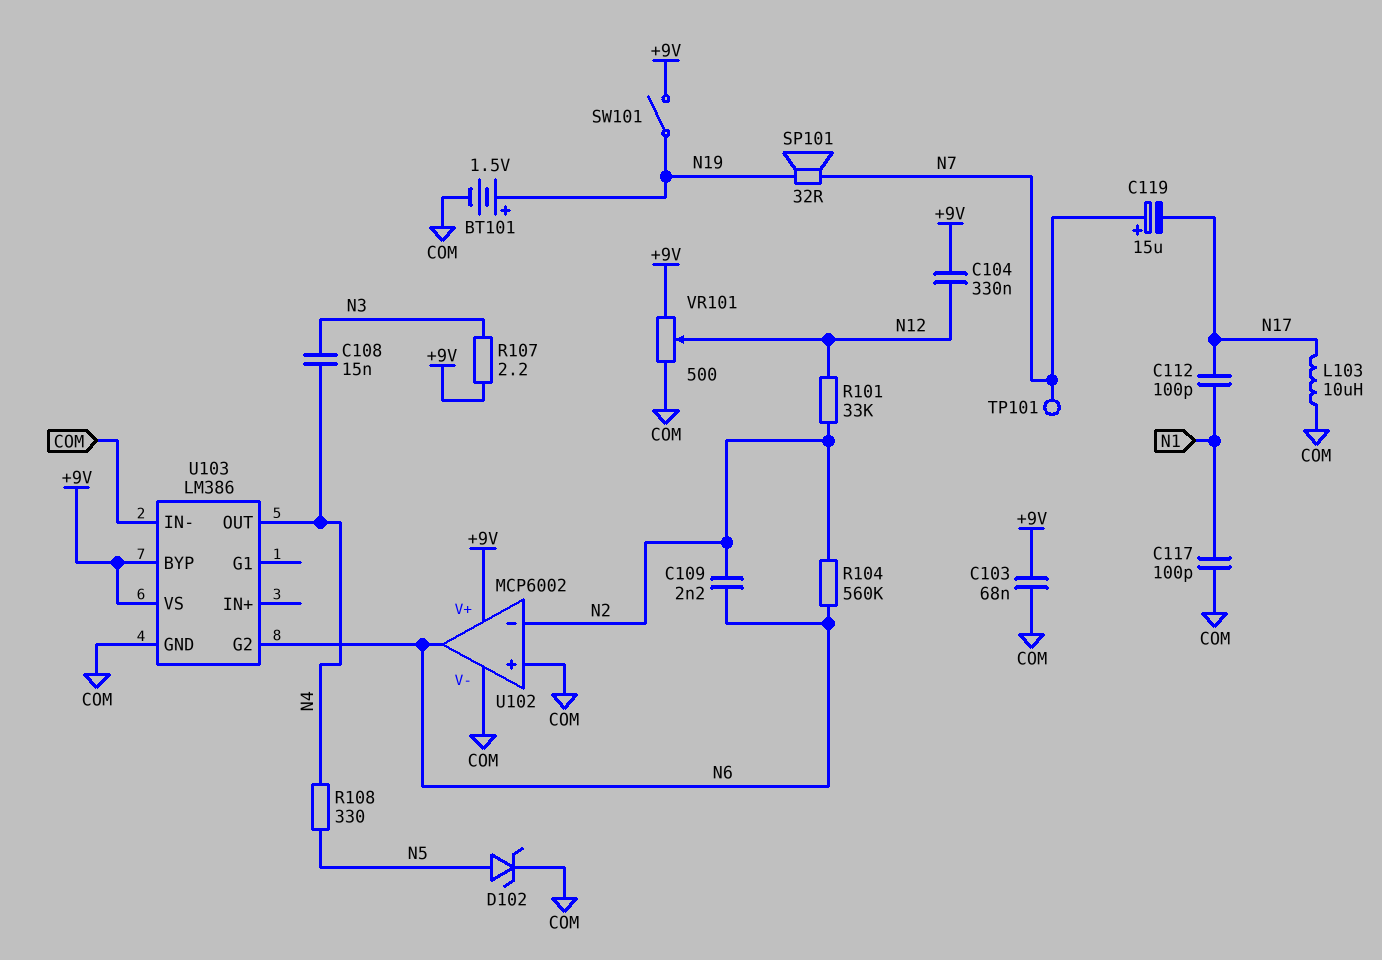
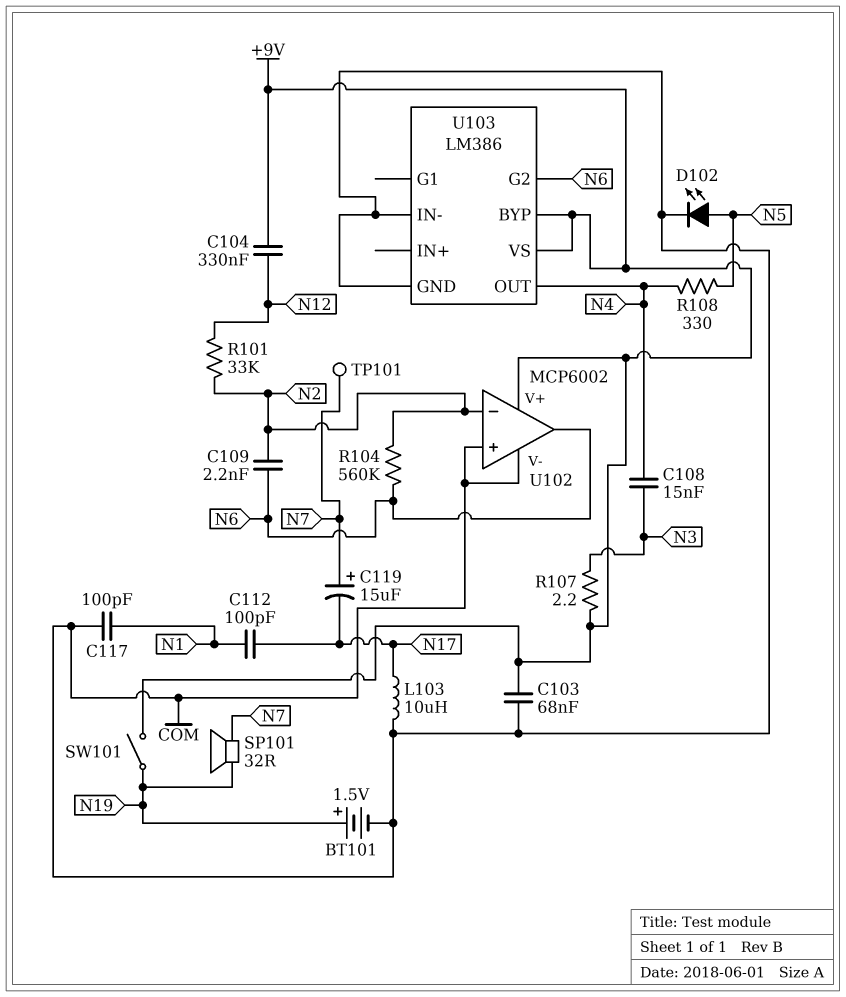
D102: zener (A N5, K COM) -> LED (A N5, K COM)
VR101: 500 (+9V, COM, wiper N12) -> none

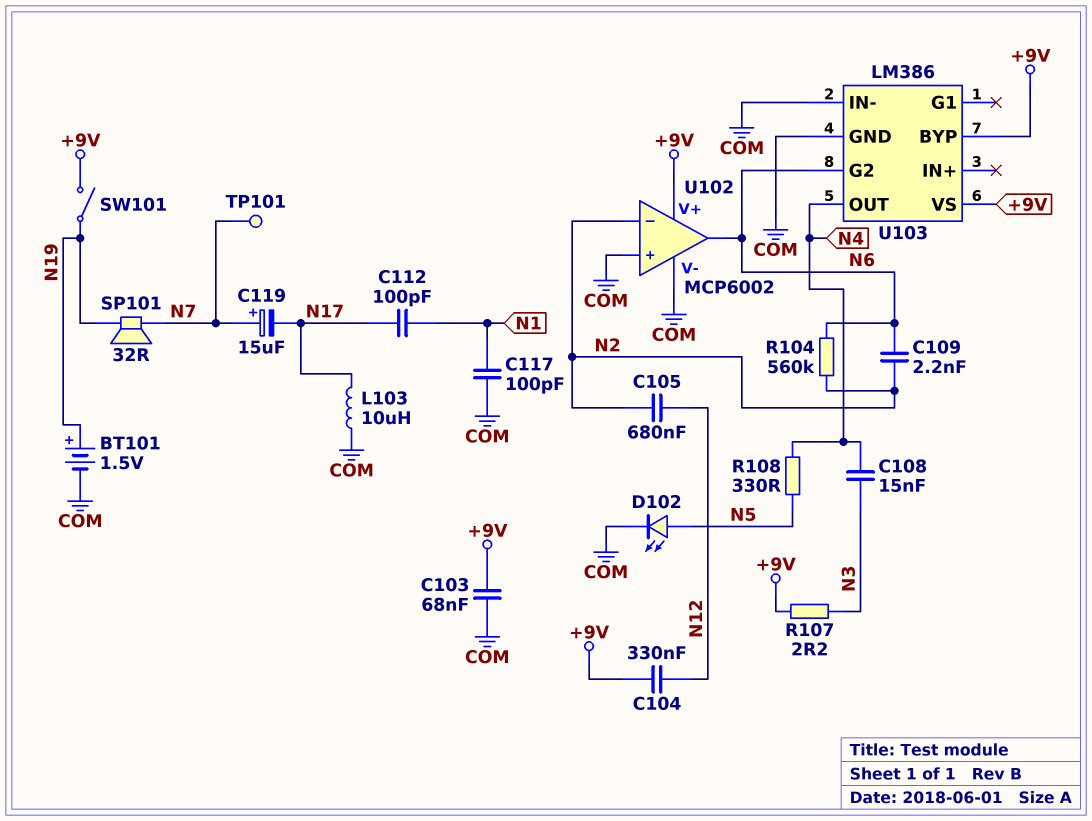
C105: none -> 680nF (N2, N12)
R101: 33k (N2, N12) -> none

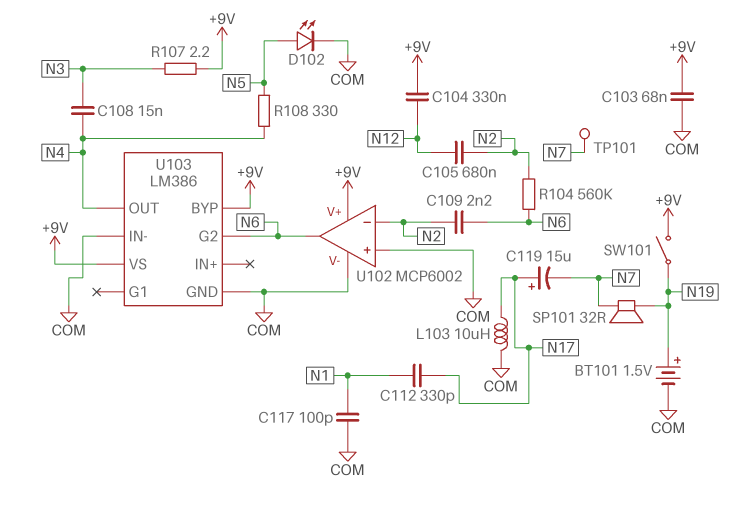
C112: 100pF (N1, N17) -> 330pF (N1, N17)
C119: 15uF (plus N7, minus N17) -> 15uF (plus N17, minus N7)

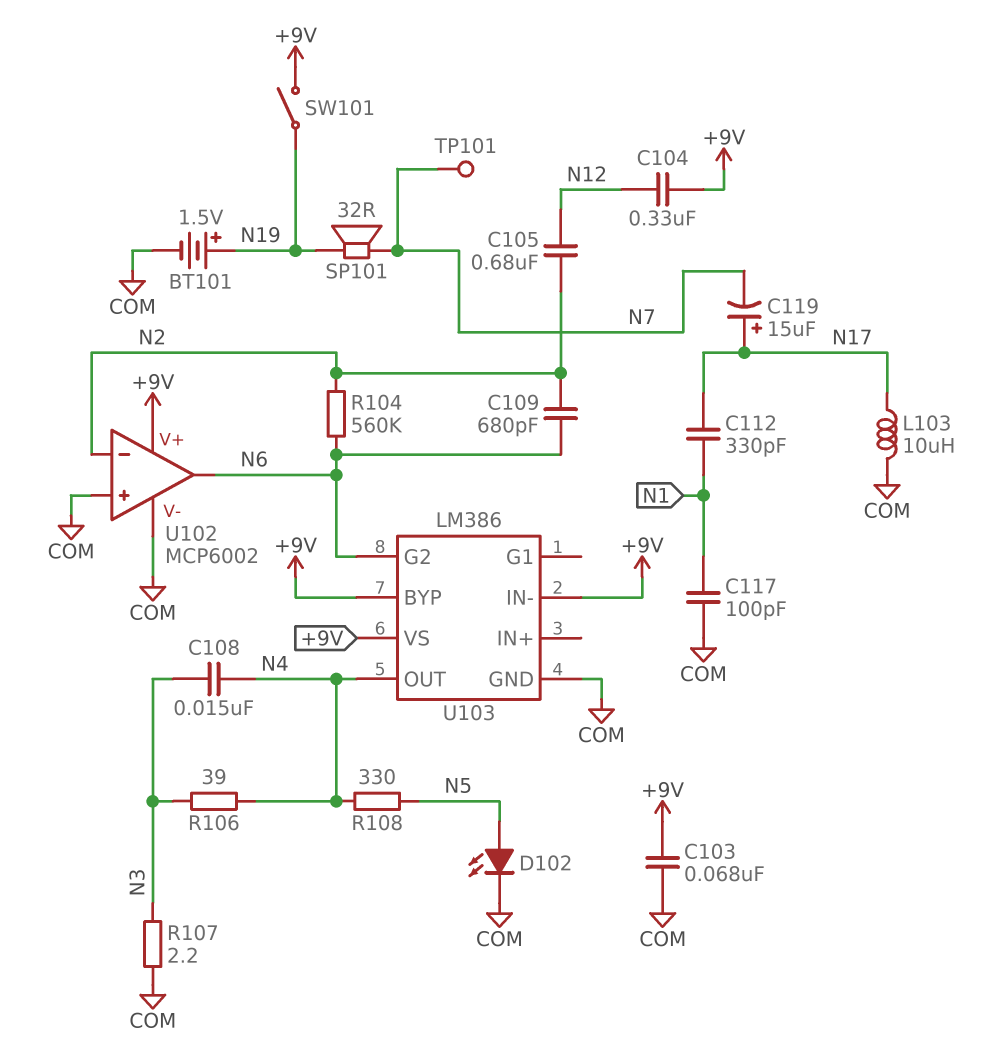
C109: 2.2nF (N2, N6) -> 680pF (N2, N6)
R106: none -> 39 (N3, N4)
R107: 2.2 (+9V, N3) -> 2.2 (COM, N3)
U103 pin IN-: COM -> +9V

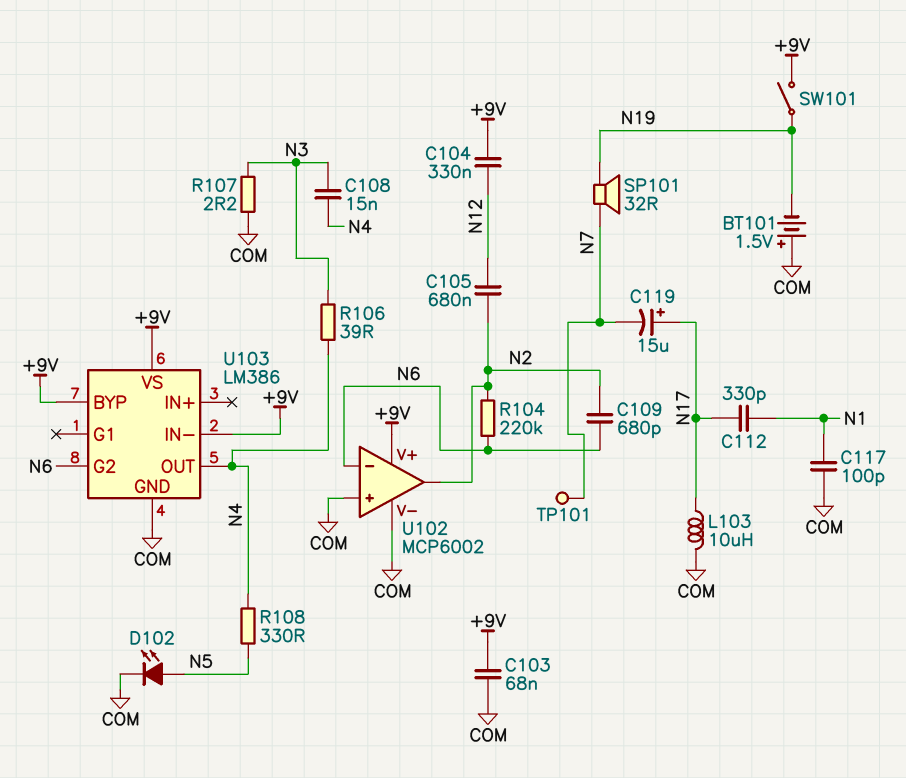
BT101: 1.5V (plus N19, minus COM) -> 1.5V (plus COM, minus N19)
R104: 560k (N2, N6) -> 220k (N2, N6)
U102 pin in-: N2 -> N6
U102 pin out: N6 -> N2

WORK TASK: What is needed is an exact copy of the lines from the one containing "U103 pin IN-: COM -> +9V" through the last line of the records, with every picture left out.

EXERCISE ANSWER:
U103 pin IN-: COM -> +9V

BT101: 1.5V (plus N19, minus COM) -> 1.5V (plus COM, minus N19)
R104: 560k (N2, N6) -> 220k (N2, N6)
U102 pin in-: N2 -> N6
U102 pin out: N6 -> N2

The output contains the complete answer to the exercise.